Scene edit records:
★ ★ ★

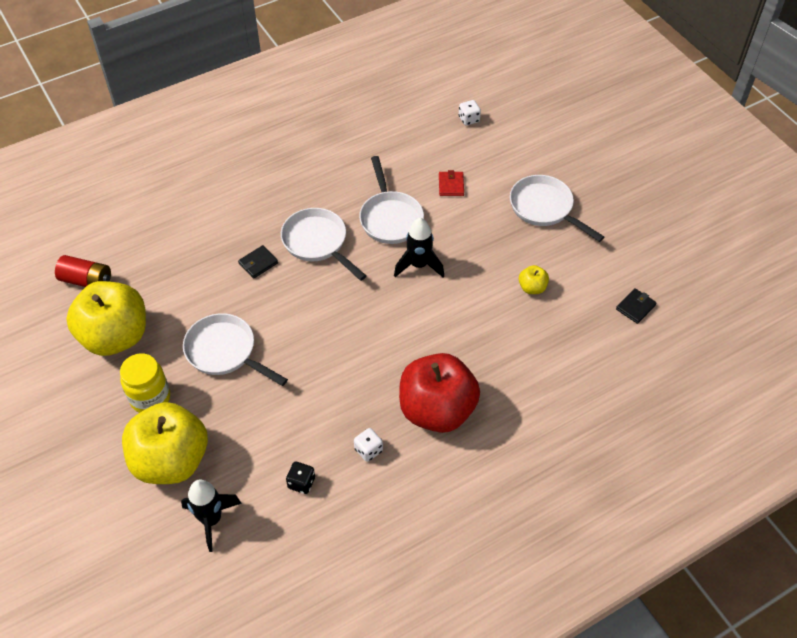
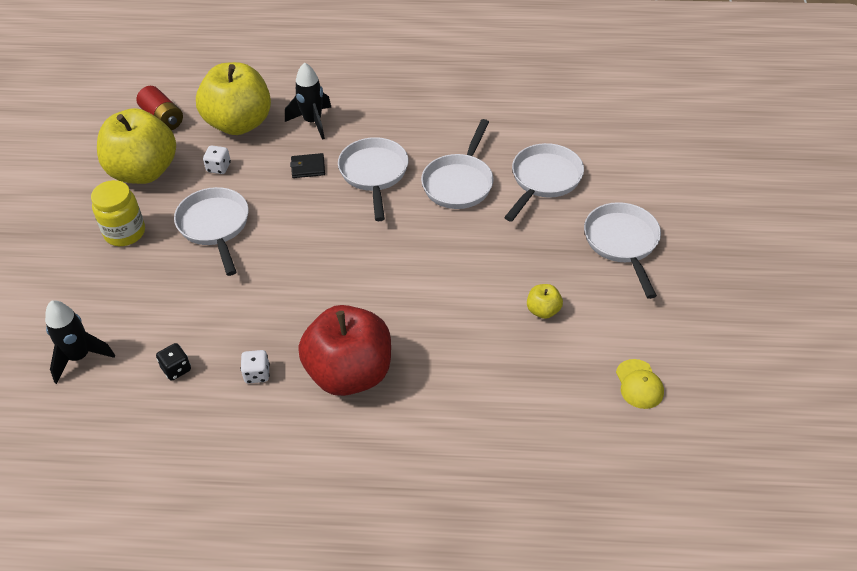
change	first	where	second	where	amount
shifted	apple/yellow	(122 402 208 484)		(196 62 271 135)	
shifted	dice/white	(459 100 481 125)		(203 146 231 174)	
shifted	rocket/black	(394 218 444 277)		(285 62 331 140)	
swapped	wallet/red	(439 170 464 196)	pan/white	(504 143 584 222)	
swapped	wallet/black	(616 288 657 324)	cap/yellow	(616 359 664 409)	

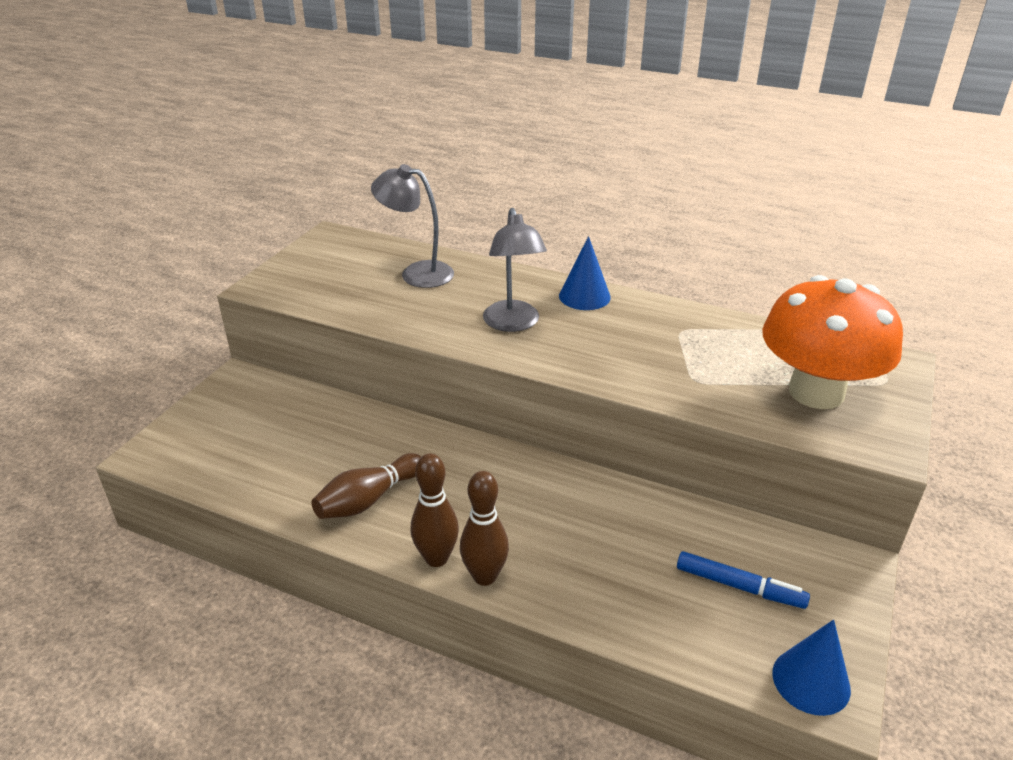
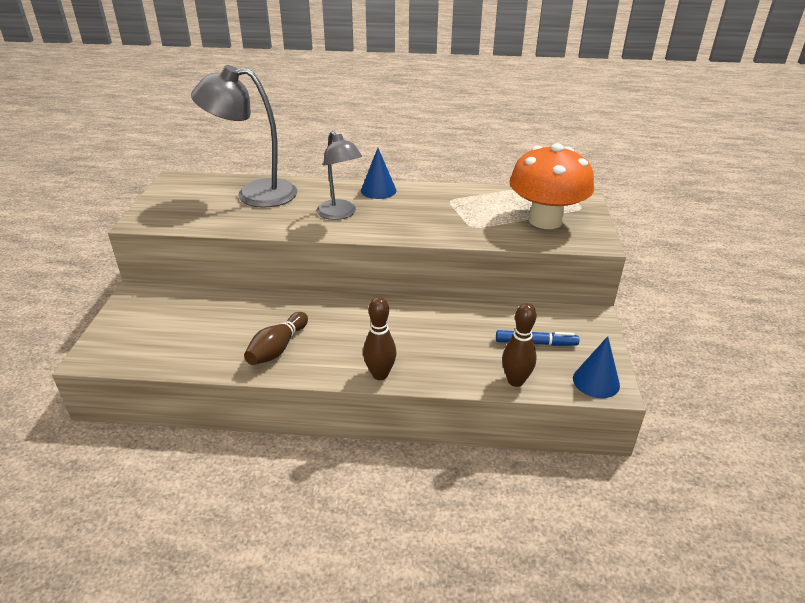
change	first	where	second	where	amount
scaled	lamp/grey	(371 164 454 288)		(191 65 297 208)	x1.54
shifted	bowling pin/brown	(411 453 459 567)		(502 303 537 387)	

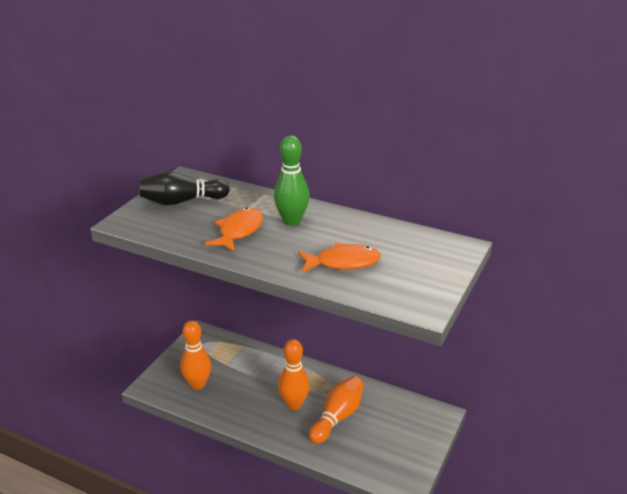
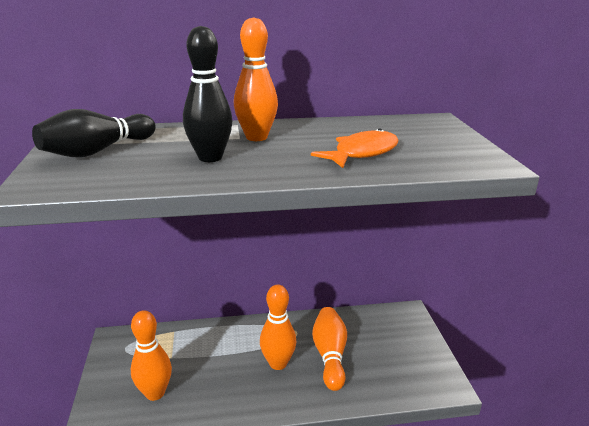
change	first	where	second	where	amount
swapped	fish/orange	(205 207 263 252)	bowling pin/black	(183 26 233 162)	
repainted	bowling pin/green	(274 136 310 226)	bowling pin/orange	(234 17 278 141)	

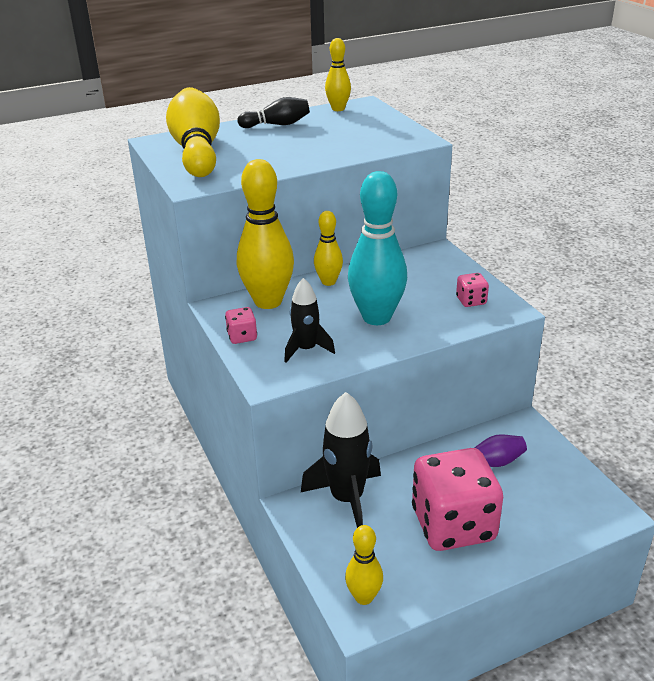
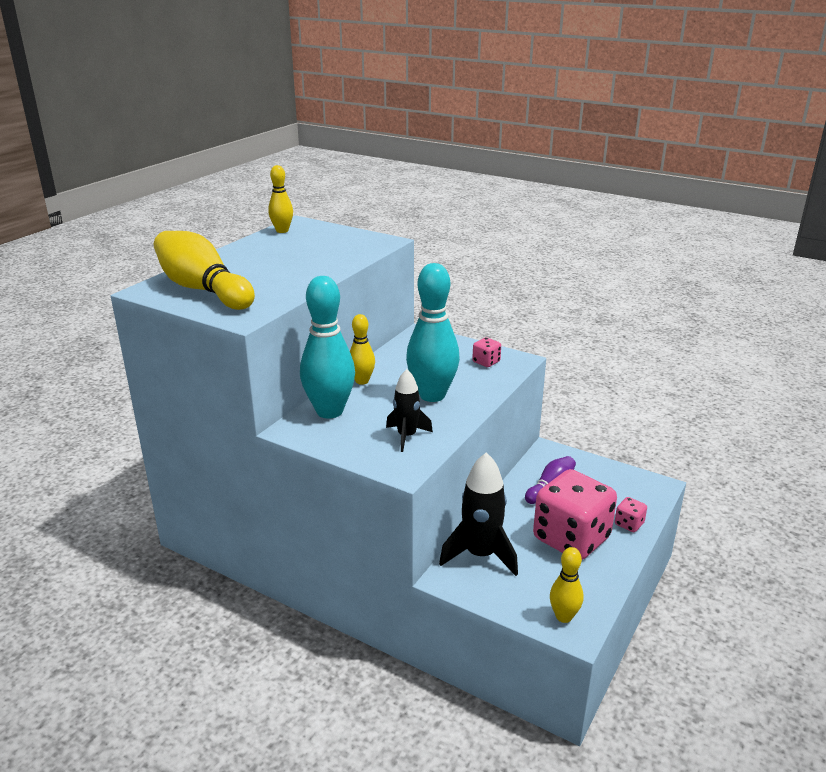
change	first	where	second	where	amount
repainted	bowling pin/yellow	(237 159 294 309)	bowling pin/turquoise	(300 276 355 419)	
shifted	dice/pink	(225 307 257 344)		(615 497 647 532)	
gone	bowling pin/black	(237 97 310 128)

★ ★ ★

Task to carry out: An exact reproduction of the data is required, with pictures excluded.

Solved exercise:
change	first	where	second	where	amount
shifted	apple/yellow	(122 402 208 484)		(196 62 271 135)	
shifted	dice/white	(459 100 481 125)		(203 146 231 174)	
shifted	rocket/black	(394 218 444 277)		(285 62 331 140)	
swapped	wallet/red	(439 170 464 196)	pan/white	(504 143 584 222)	
swapped	wallet/black	(616 288 657 324)	cap/yellow	(616 359 664 409)	

change	first	where	second	where	amount
scaled	lamp/grey	(371 164 454 288)		(191 65 297 208)	x1.54
shifted	bowling pin/brown	(411 453 459 567)		(502 303 537 387)	

change	first	where	second	where	amount
swapped	fish/orange	(205 207 263 252)	bowling pin/black	(183 26 233 162)	
repainted	bowling pin/green	(274 136 310 226)	bowling pin/orange	(234 17 278 141)	

change	first	where	second	where	amount
repainted	bowling pin/yellow	(237 159 294 309)	bowling pin/turquoise	(300 276 355 419)	
shifted	dice/pink	(225 307 257 344)		(615 497 647 532)	
gone	bowling pin/black	(237 97 310 128)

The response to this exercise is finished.